[WHAT YOU ARE ASKED TO DO] A complete response lists each line of the data below that includes the word "brown".

[THE DATA]

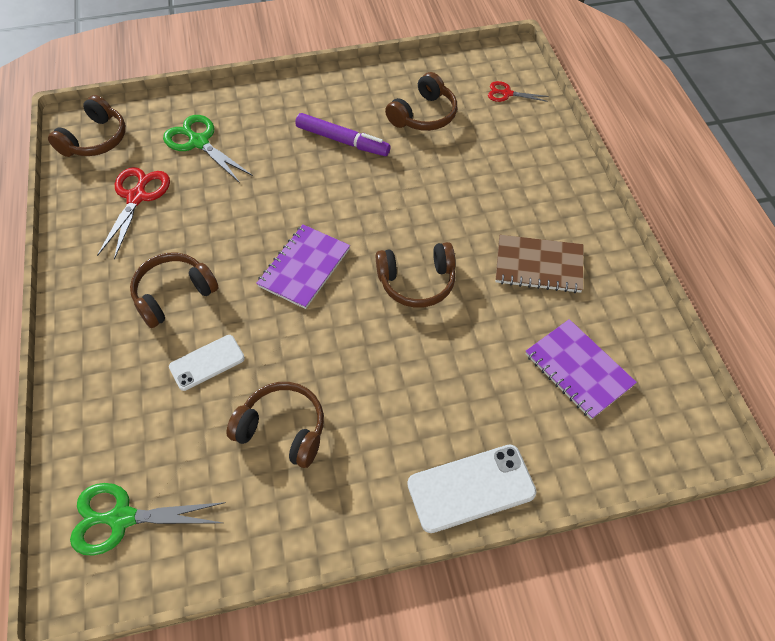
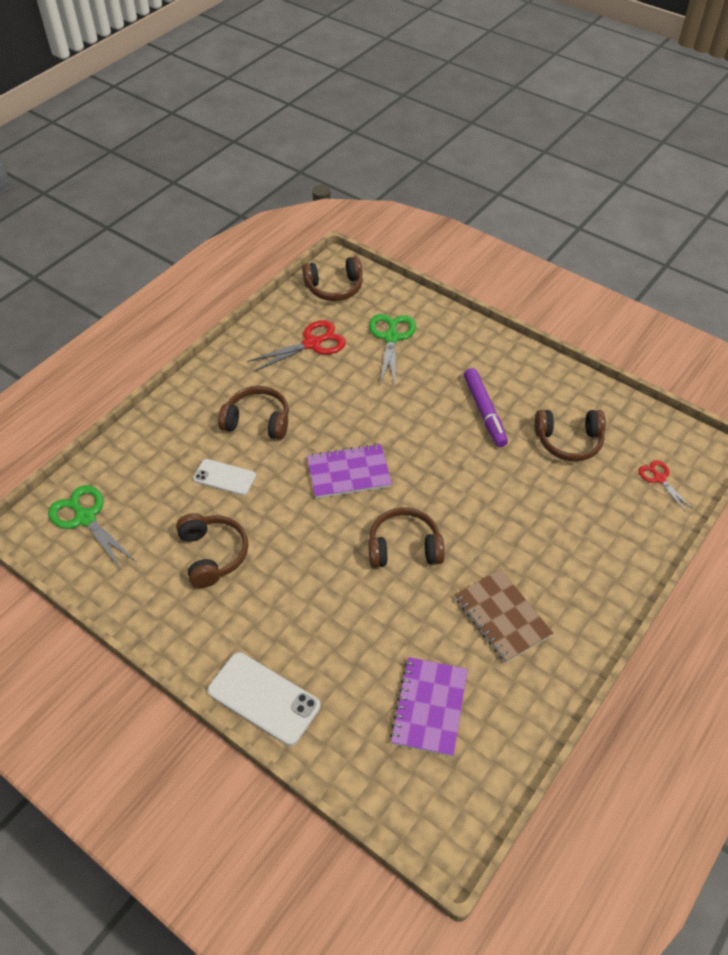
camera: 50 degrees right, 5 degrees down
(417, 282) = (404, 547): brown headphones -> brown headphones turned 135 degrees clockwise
--
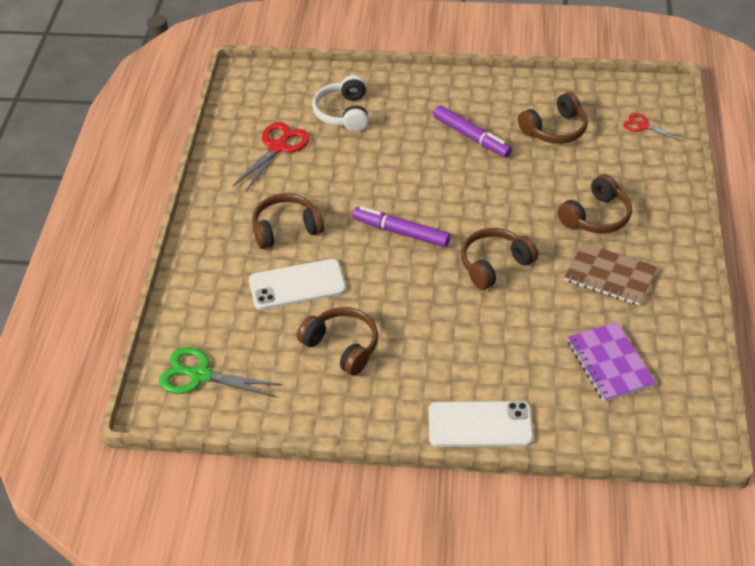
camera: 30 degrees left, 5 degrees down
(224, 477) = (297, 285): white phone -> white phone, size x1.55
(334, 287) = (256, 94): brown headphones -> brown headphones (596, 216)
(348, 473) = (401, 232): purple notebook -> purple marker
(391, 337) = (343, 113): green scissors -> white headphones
...
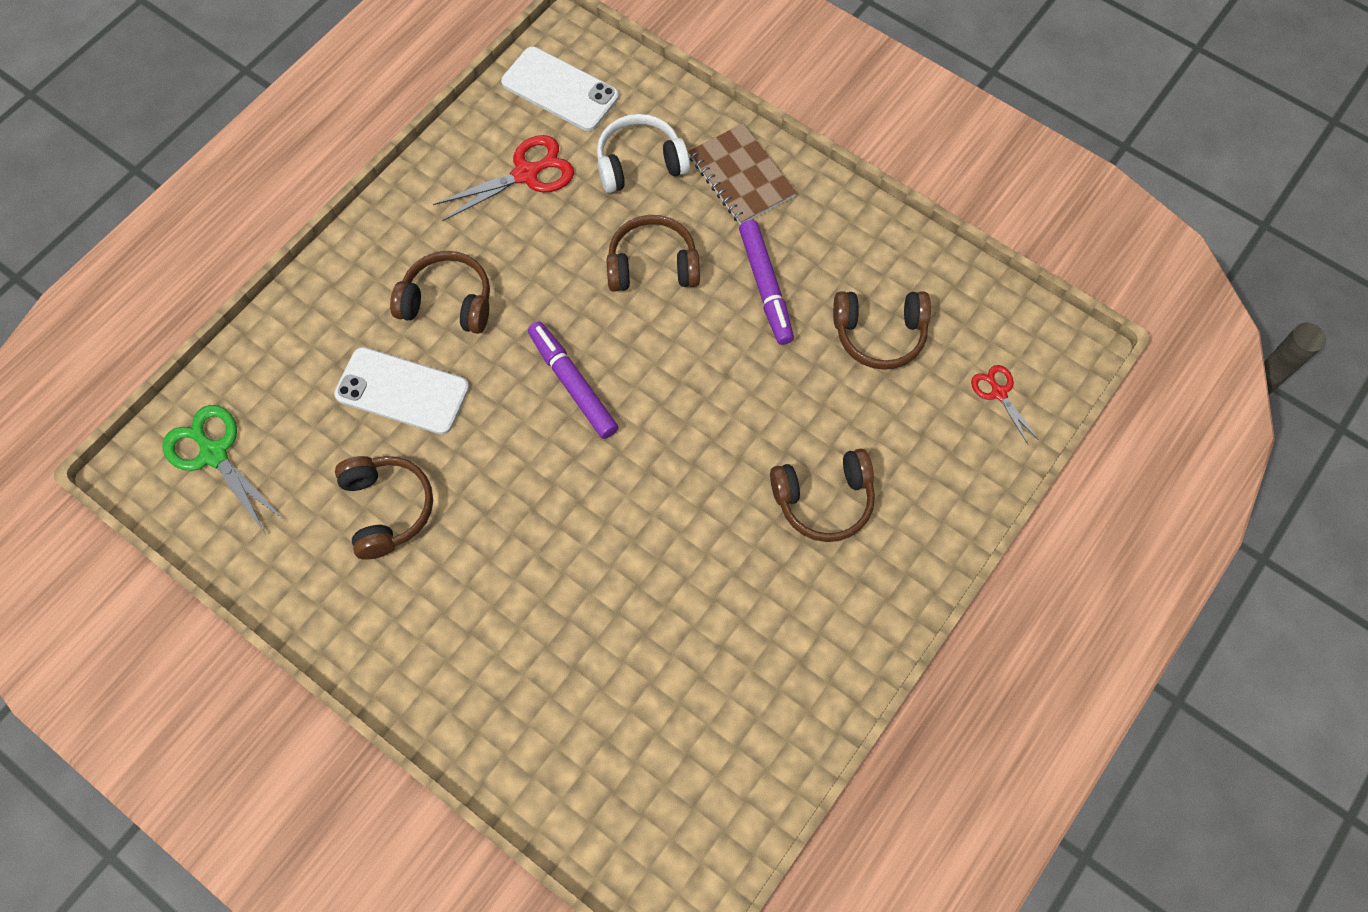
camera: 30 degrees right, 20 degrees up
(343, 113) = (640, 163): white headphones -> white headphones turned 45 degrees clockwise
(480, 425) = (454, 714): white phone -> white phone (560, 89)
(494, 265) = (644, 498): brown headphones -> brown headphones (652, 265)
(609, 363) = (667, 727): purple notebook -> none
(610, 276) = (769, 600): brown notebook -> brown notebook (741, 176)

[ANSWER BOX]
(417, 282) = (404, 547): brown headphones -> brown headphones turned 135 degrees clockwise
(334, 287) = (256, 94): brown headphones -> brown headphones (596, 216)
(494, 265) = (644, 498): brown headphones -> brown headphones (652, 265)
(610, 276) = (769, 600): brown notebook -> brown notebook (741, 176)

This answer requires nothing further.